* **DATASET RECORDS**

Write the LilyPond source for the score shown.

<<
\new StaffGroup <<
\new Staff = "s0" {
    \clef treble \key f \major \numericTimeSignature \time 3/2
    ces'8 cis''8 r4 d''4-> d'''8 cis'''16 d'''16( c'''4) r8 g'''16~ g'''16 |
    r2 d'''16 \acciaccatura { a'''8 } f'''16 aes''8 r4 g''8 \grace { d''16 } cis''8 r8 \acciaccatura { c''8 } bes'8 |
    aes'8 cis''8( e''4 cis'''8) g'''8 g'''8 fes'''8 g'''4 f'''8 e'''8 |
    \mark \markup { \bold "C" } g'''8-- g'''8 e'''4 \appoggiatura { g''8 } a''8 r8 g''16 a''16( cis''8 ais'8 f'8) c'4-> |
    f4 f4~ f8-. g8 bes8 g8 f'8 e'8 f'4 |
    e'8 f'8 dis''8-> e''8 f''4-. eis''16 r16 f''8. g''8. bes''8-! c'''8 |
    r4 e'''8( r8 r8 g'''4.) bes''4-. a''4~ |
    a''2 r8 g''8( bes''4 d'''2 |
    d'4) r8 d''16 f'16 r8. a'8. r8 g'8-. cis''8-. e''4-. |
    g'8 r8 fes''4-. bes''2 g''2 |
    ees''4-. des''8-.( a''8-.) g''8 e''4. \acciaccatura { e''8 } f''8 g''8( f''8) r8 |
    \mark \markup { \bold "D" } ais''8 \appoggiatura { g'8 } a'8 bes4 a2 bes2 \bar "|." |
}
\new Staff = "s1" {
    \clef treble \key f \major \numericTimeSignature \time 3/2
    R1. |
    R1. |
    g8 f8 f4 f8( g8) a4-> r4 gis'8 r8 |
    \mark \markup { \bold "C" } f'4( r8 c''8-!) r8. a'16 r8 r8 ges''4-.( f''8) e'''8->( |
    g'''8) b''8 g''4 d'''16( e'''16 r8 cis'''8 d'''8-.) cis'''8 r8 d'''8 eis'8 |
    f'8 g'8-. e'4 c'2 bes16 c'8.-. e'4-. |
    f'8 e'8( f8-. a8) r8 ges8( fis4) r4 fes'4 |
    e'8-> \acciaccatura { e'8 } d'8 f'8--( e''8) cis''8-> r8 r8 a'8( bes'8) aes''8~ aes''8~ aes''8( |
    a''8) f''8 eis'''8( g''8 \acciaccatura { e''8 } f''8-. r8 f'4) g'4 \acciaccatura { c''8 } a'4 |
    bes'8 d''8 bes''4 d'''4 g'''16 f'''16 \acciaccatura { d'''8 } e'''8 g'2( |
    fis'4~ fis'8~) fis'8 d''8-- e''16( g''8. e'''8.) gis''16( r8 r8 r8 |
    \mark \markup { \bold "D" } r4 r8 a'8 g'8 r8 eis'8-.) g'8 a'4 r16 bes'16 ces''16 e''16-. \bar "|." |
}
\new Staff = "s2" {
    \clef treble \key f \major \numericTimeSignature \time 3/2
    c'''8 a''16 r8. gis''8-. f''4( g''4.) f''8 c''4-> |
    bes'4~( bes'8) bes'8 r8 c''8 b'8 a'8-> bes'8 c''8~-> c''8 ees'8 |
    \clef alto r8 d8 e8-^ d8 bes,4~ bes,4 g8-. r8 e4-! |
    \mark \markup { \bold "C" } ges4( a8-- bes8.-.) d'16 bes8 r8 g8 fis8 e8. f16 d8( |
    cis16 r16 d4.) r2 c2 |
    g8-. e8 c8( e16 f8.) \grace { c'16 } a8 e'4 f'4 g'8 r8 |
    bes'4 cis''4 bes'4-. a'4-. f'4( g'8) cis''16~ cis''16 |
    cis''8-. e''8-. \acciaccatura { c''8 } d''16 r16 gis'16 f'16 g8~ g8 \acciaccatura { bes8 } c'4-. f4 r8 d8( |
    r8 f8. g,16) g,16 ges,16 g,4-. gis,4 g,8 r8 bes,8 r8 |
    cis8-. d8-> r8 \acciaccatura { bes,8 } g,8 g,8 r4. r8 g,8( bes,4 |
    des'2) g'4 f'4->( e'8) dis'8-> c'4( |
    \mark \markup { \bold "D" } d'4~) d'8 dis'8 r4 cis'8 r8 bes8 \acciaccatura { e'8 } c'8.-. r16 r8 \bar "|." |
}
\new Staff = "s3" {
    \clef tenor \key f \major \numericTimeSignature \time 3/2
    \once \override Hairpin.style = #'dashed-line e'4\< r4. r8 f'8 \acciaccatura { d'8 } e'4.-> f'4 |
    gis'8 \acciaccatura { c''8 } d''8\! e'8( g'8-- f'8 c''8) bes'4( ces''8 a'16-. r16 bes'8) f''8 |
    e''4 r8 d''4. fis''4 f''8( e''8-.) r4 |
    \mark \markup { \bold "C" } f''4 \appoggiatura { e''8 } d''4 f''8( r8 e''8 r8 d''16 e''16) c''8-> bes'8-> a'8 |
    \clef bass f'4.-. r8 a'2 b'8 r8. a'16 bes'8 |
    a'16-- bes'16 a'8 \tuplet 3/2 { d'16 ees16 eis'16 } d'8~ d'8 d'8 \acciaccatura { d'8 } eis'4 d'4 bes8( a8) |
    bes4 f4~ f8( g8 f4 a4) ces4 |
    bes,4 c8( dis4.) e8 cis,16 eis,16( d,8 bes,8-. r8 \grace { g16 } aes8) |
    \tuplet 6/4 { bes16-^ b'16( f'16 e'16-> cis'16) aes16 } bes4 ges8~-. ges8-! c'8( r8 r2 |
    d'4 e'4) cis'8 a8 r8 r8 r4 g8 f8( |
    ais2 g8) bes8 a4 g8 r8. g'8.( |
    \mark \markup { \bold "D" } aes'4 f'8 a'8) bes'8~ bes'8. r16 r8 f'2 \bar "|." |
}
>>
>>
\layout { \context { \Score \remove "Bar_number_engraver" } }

* **WHAT TO PRODUCE**
How many lines of the listing contain the string "acciaccatura"? Reply with the number only.

* **FINISHED EXERCISE**
11